## Input data
################
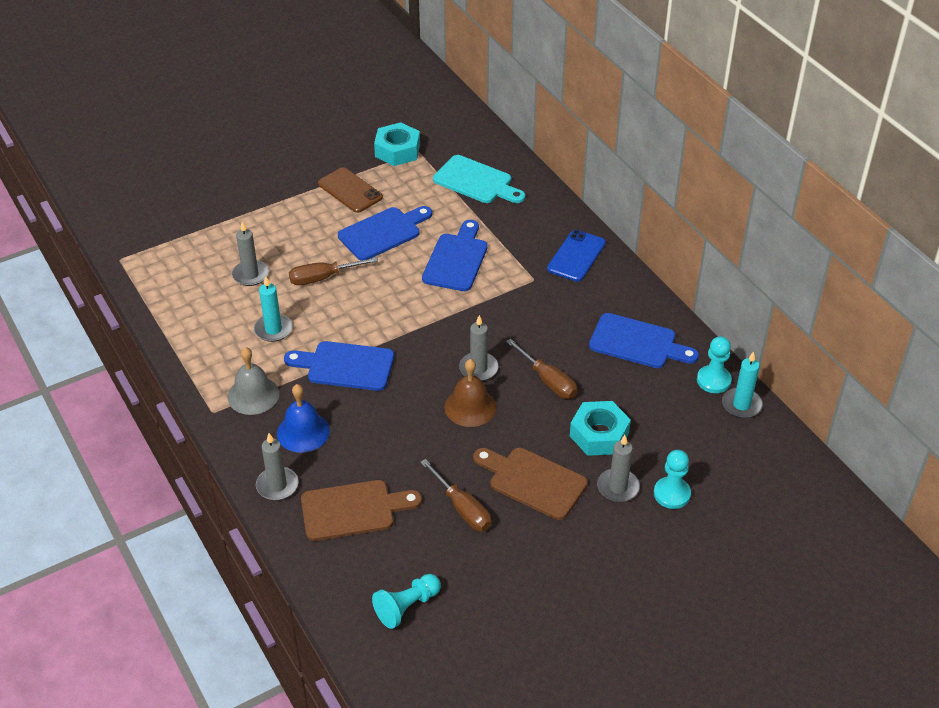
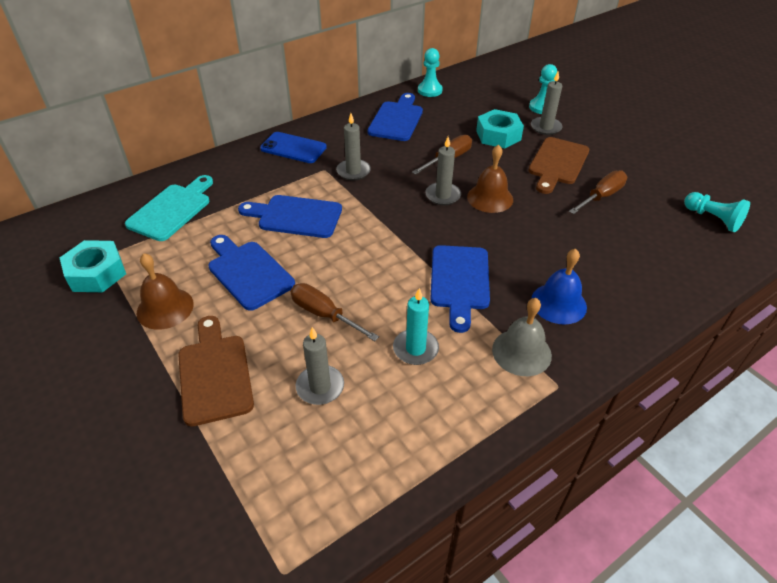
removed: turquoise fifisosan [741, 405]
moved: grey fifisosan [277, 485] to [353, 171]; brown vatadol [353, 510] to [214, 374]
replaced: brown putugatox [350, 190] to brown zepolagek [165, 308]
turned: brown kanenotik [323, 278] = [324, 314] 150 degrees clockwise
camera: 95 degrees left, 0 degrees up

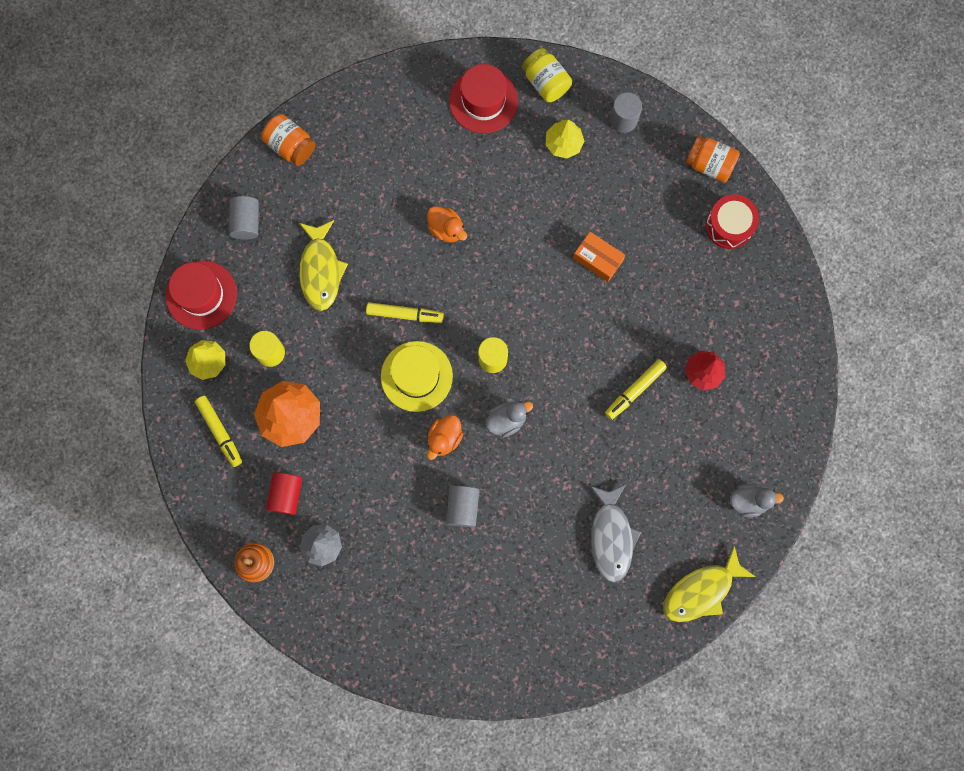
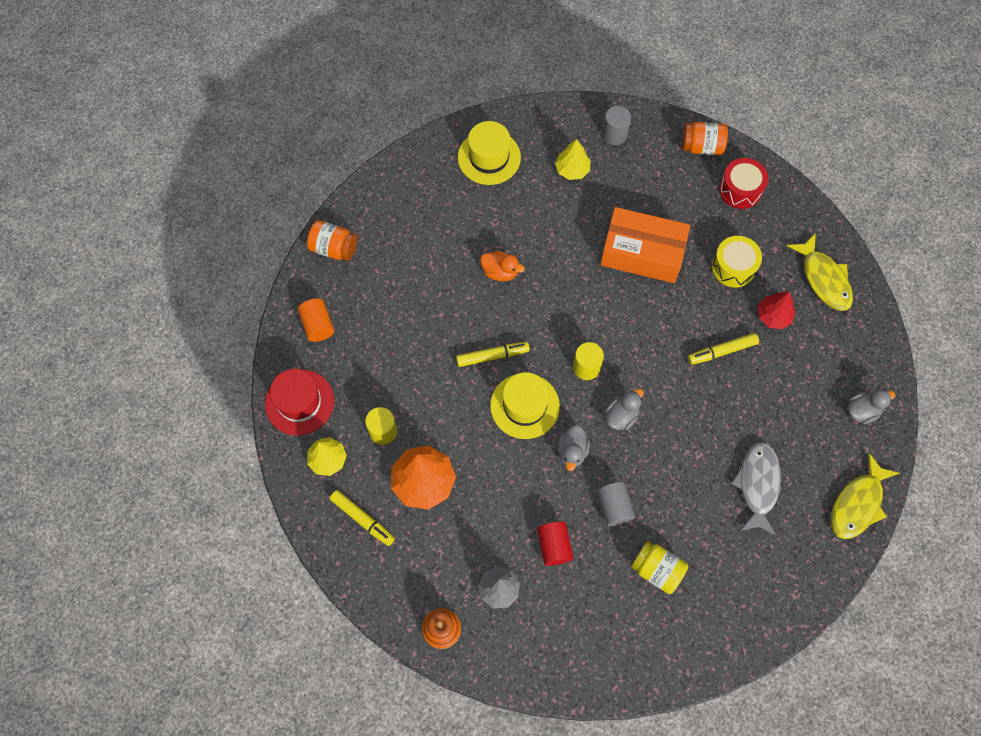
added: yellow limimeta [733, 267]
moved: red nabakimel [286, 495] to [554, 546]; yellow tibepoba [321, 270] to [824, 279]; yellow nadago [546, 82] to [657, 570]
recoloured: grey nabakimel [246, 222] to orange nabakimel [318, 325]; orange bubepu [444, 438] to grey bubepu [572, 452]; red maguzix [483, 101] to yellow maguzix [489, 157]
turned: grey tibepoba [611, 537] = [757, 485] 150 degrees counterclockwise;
################
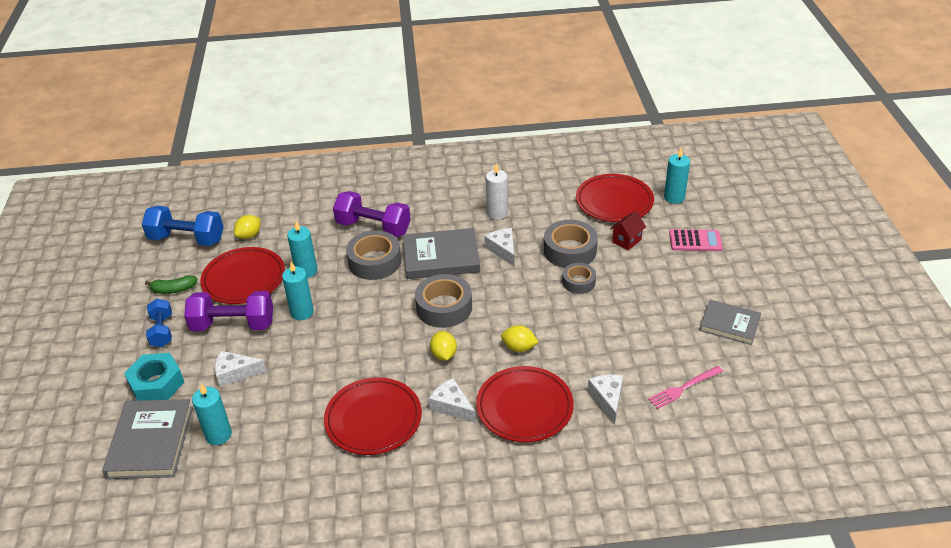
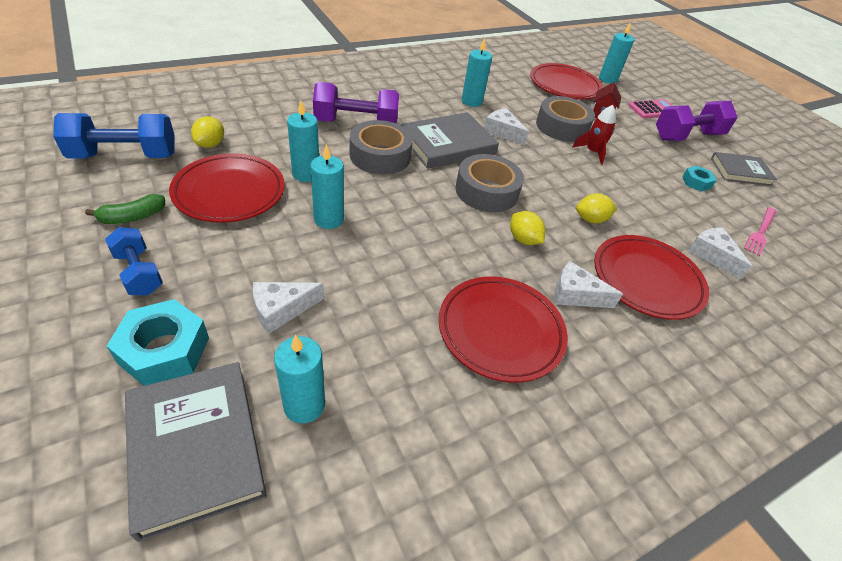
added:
################
## Task prompt
Count how many lines of the entries contain the word "brown"; only the number should appear in the reply.

## The answer
3